Directions for this task:
Keep the images out and copy every entry below exactly.

((

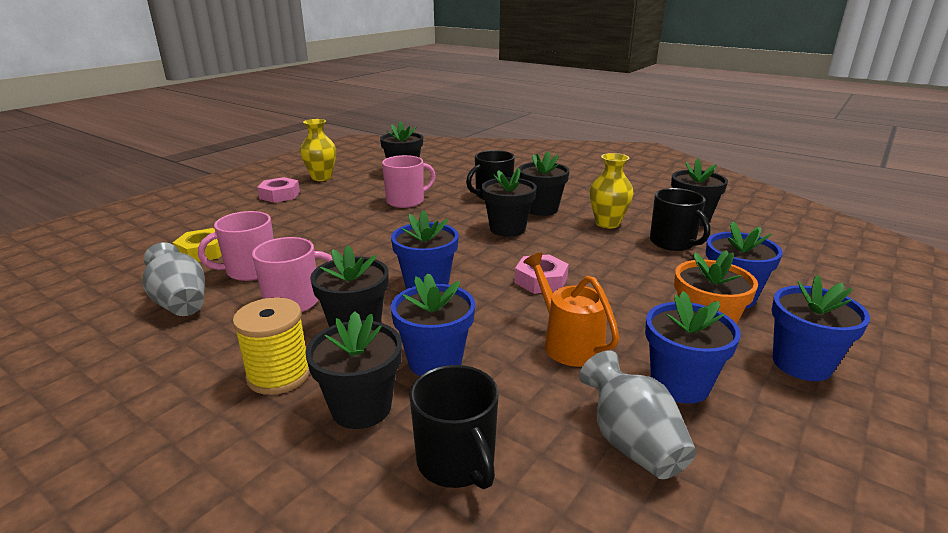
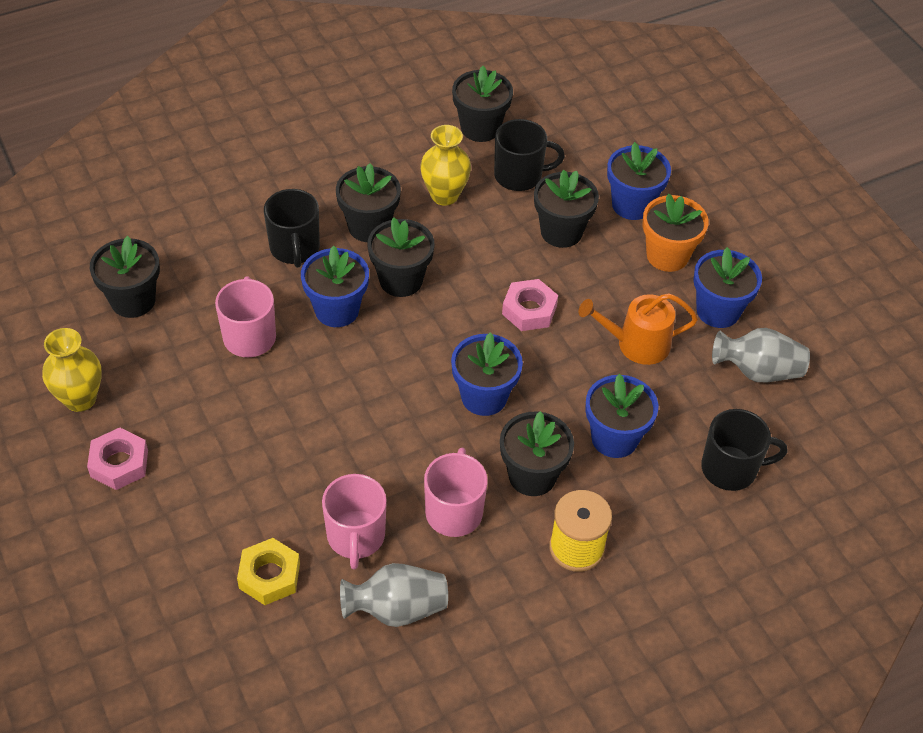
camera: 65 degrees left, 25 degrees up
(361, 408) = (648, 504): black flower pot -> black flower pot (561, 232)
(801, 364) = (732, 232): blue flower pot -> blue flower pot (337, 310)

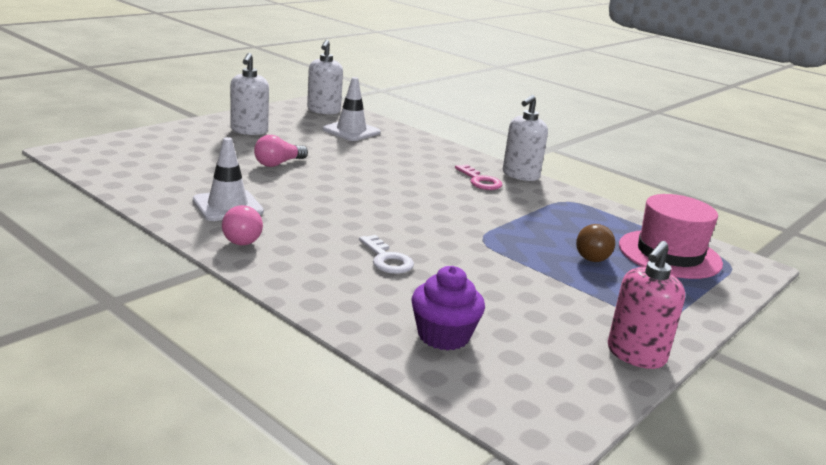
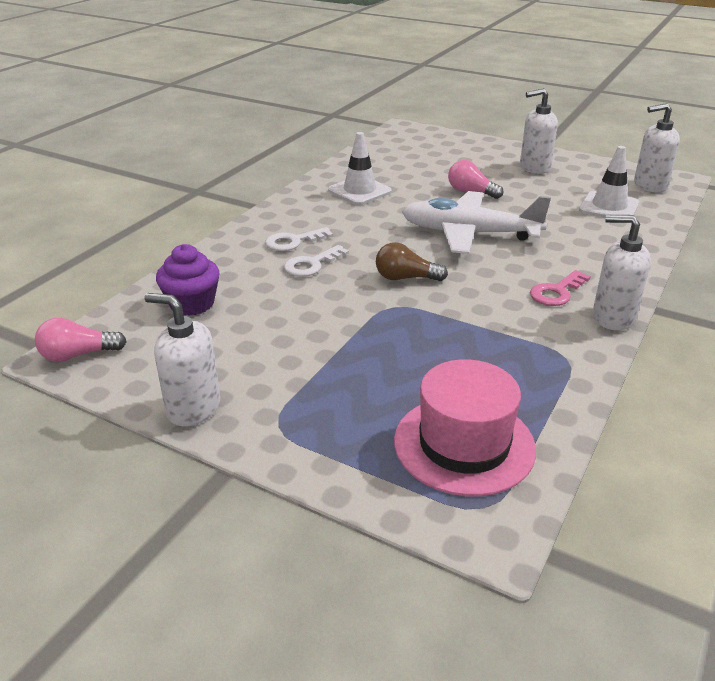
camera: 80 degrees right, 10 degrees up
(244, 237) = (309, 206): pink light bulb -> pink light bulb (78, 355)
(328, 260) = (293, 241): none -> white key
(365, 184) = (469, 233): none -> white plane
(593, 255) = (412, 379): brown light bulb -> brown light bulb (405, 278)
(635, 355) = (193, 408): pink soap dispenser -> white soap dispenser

))

Solution to the exercise:
camera: 65 degrees left, 25 degrees up
(361, 408) = (648, 504): black flower pot -> black flower pot (561, 232)
(801, 364) = (732, 232): blue flower pot -> blue flower pot (337, 310)

camera: 80 degrees right, 10 degrees up
(244, 237) = (309, 206): pink light bulb -> pink light bulb (78, 355)
(328, 260) = (293, 241): none -> white key
(365, 184) = (469, 233): none -> white plane
(593, 255) = (412, 379): brown light bulb -> brown light bulb (405, 278)
(635, 355) = (193, 408): pink soap dispenser -> white soap dispenser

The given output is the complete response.